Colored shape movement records
----------
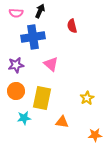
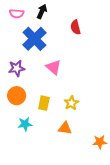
blue cross: (33, 37) -> (34, 39), turned -35
yellow rectangle: (42, 98) -> (44, 103), size x0.6
yellow star: (87, 98) -> (71, 103), moved

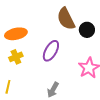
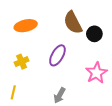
orange ellipse: (16, 34) -> (26, 26), moved

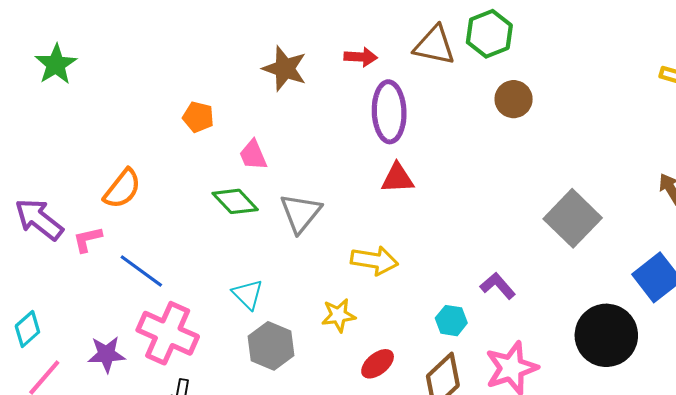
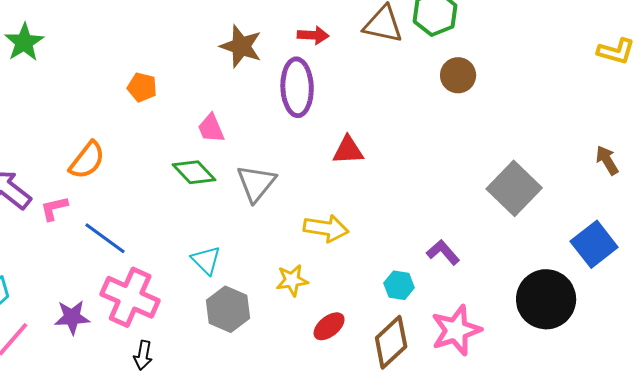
purple ellipse: (389, 112) -> (297, 87), moved
orange pentagon: (198, 117) -> (142, 87), moved

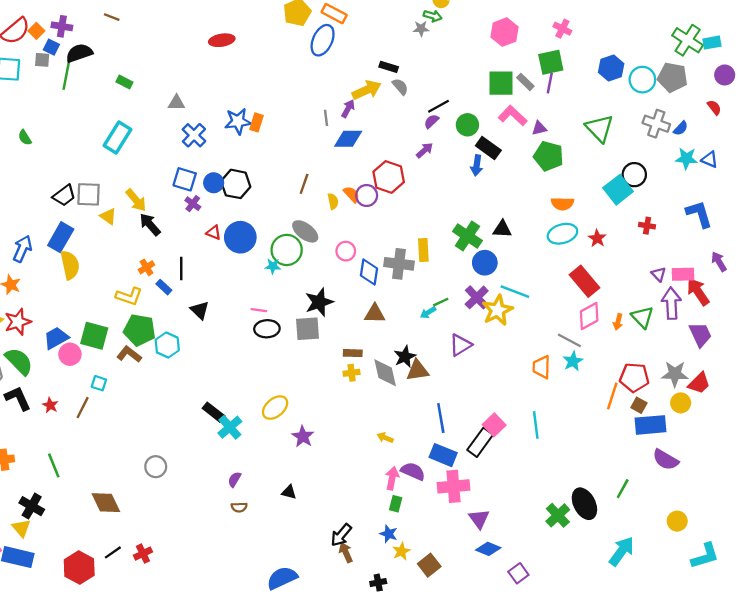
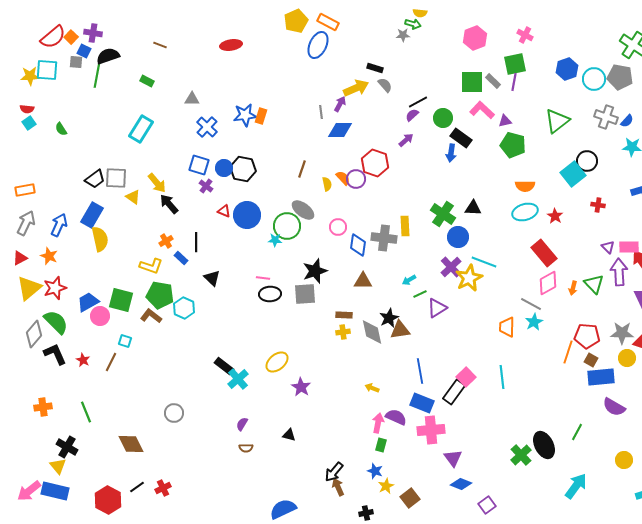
brown line: (112, 17) -> (160, 45), moved
green triangle: (600, 128) -> (557, 121), turned 36
green line: (441, 302) -> (420, 294), moved

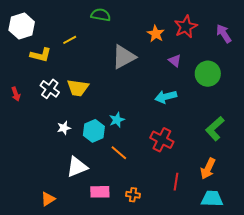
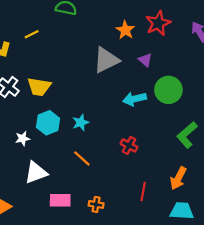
----------
### REQUIRED ACTION
Give back exactly the lines from the one containing "yellow star: (87, 98) -> (71, 103), moved" to the final line of the entries, both included, and no picture.

### ANSWER
yellow star: (87, 98) -> (71, 103), moved

orange ellipse: (16, 34) -> (26, 26), moved

purple ellipse: (389, 112) -> (297, 87), moved
orange pentagon: (198, 117) -> (142, 87), moved

brown line: (112, 17) -> (160, 45), moved
green triangle: (600, 128) -> (557, 121), turned 36
green line: (441, 302) -> (420, 294), moved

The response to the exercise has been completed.